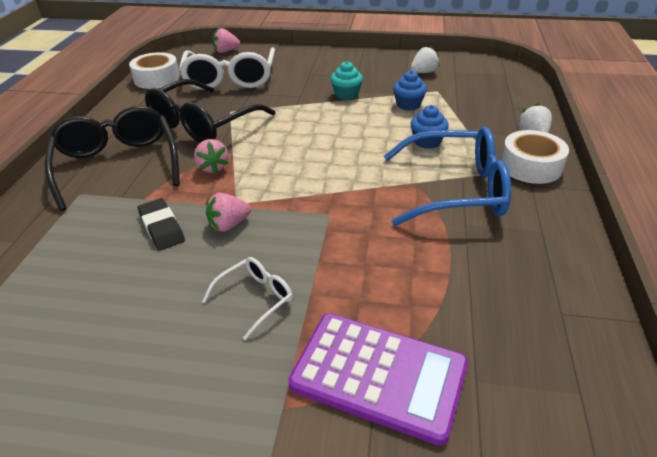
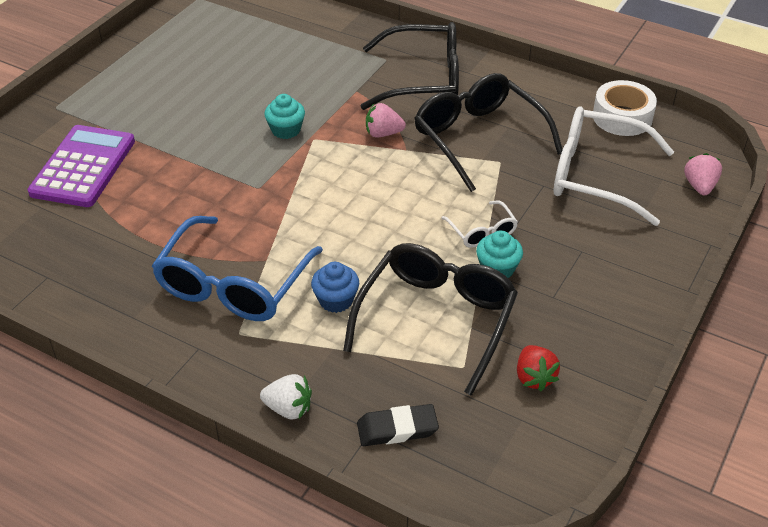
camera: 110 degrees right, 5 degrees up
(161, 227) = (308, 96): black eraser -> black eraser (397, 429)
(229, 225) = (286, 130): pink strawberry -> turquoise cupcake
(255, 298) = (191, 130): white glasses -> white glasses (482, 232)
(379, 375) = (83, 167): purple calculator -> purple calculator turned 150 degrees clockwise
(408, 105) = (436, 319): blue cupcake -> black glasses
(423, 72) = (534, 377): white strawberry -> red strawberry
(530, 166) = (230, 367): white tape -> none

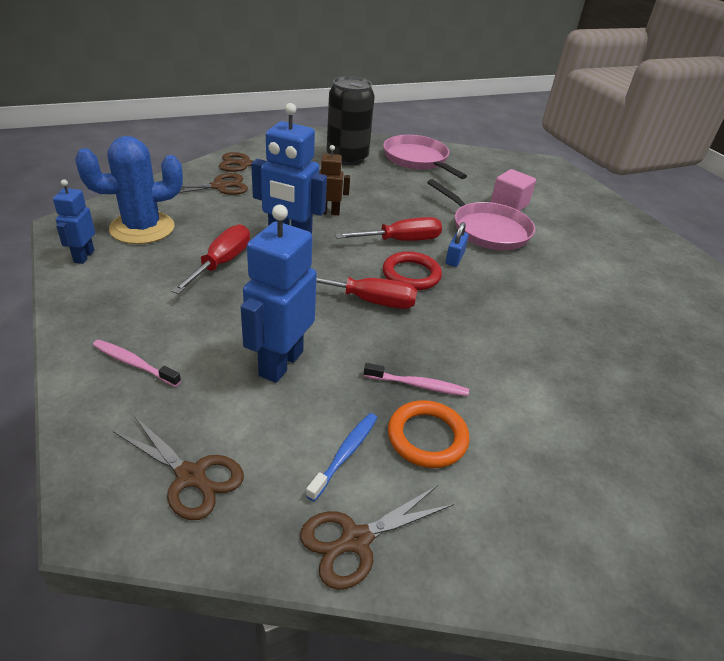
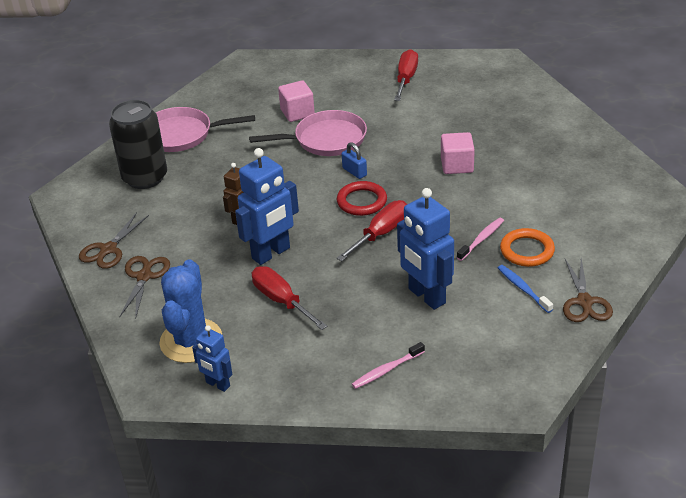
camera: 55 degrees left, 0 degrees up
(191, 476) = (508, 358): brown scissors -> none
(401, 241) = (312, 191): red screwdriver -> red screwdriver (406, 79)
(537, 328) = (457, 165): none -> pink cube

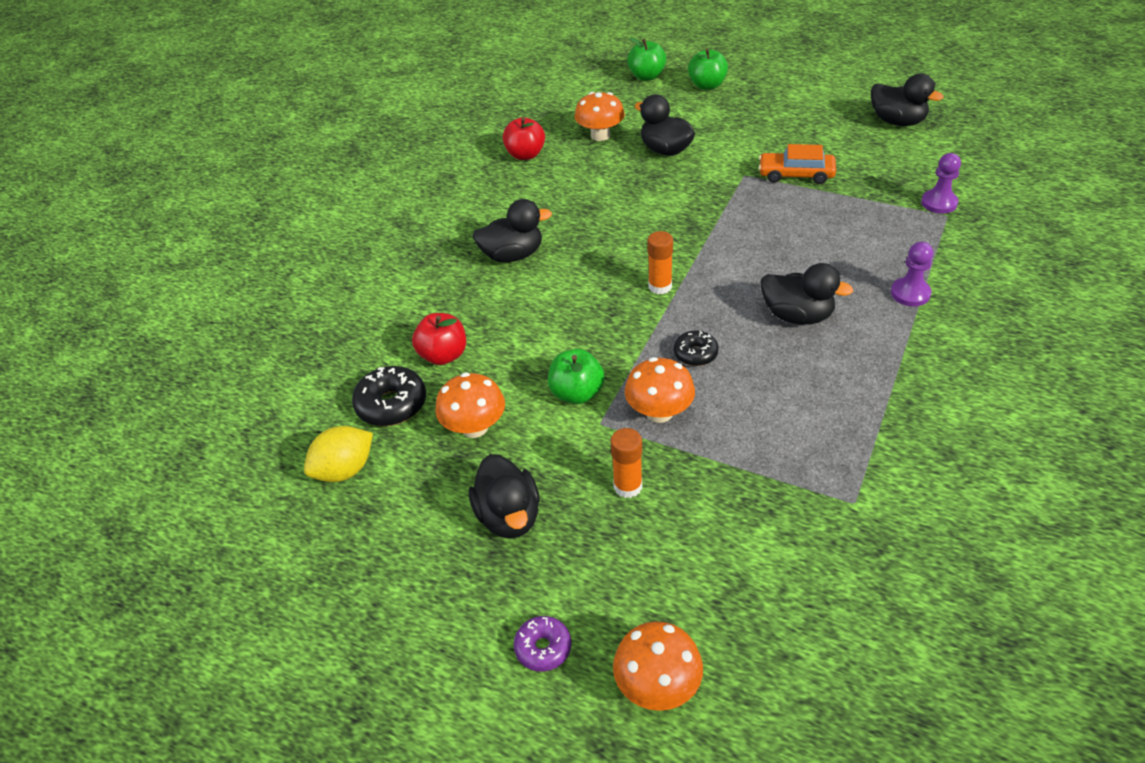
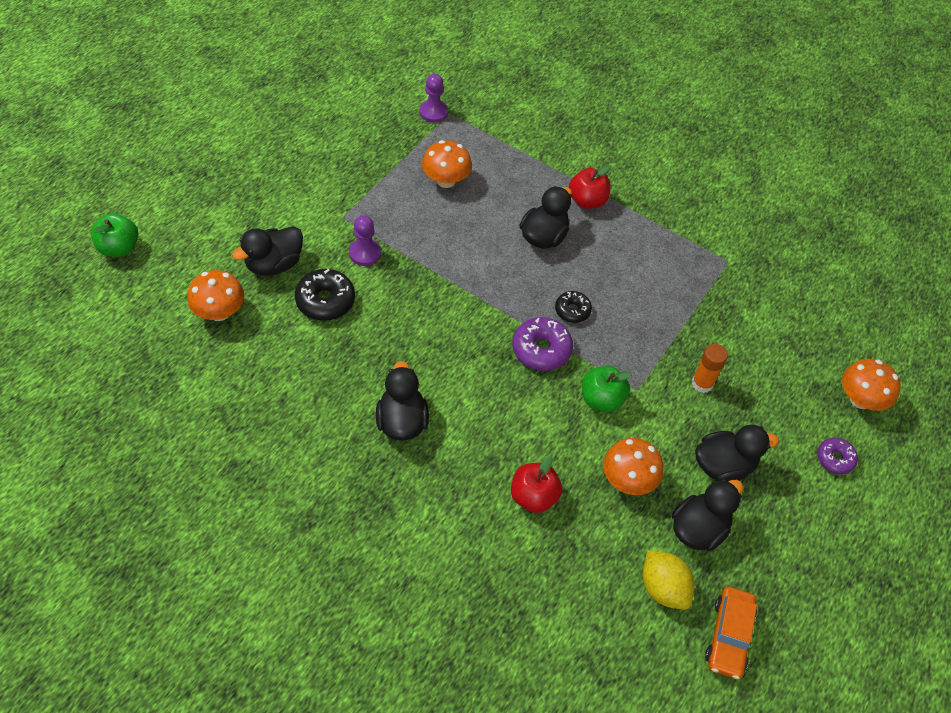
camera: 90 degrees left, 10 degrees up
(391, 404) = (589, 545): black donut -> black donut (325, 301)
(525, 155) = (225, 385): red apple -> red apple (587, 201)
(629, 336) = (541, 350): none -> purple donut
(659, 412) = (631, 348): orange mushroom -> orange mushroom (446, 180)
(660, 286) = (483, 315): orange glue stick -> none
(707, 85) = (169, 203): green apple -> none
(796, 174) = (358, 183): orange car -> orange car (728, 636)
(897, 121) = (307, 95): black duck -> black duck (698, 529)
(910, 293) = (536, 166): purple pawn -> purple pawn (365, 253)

● **AIM OF THE TASK**
If a line above holds the string "camera", return it as it stands.

● **SOLUTION TO THIS PROBLEM**
camera: 110 degrees right, 5 degrees up
camera: 55 degrees left, 0 degrees up
camera: 90 degrees left, 10 degrees up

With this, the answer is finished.